With the images excluded, set down every line of the listing below exactly.

- DATA EXTRACT:
◇ ◇ ◇
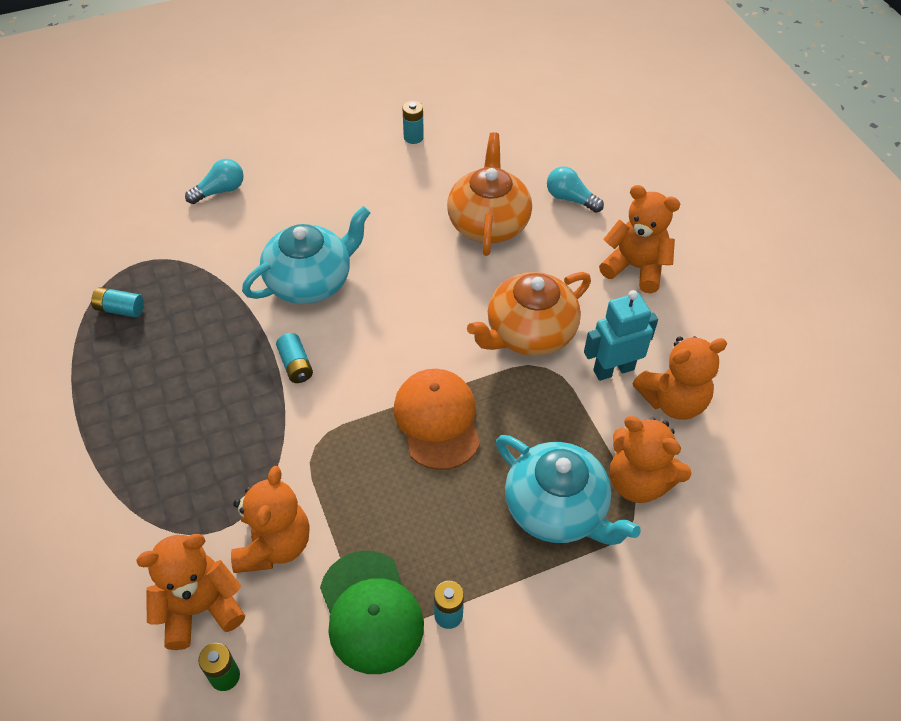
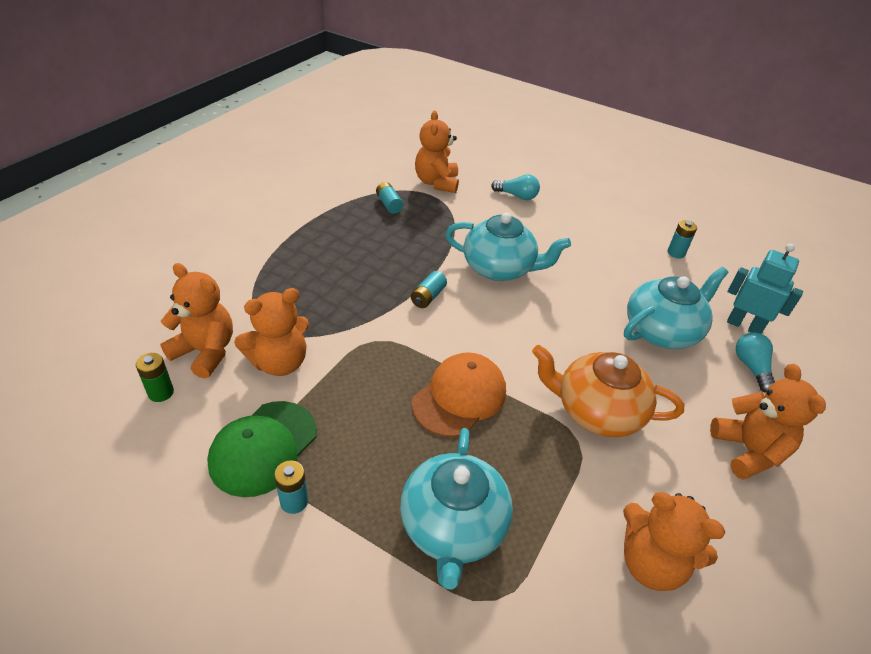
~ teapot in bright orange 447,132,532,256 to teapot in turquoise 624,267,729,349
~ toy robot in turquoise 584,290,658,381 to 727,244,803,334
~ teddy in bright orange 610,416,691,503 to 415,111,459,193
◇ ◇ ◇
- REPLY:
~ teapot in bright orange 447,132,532,256 to teapot in turquoise 624,267,729,349
~ toy robot in turquoise 584,290,658,381 to 727,244,803,334
~ teddy in bright orange 610,416,691,503 to 415,111,459,193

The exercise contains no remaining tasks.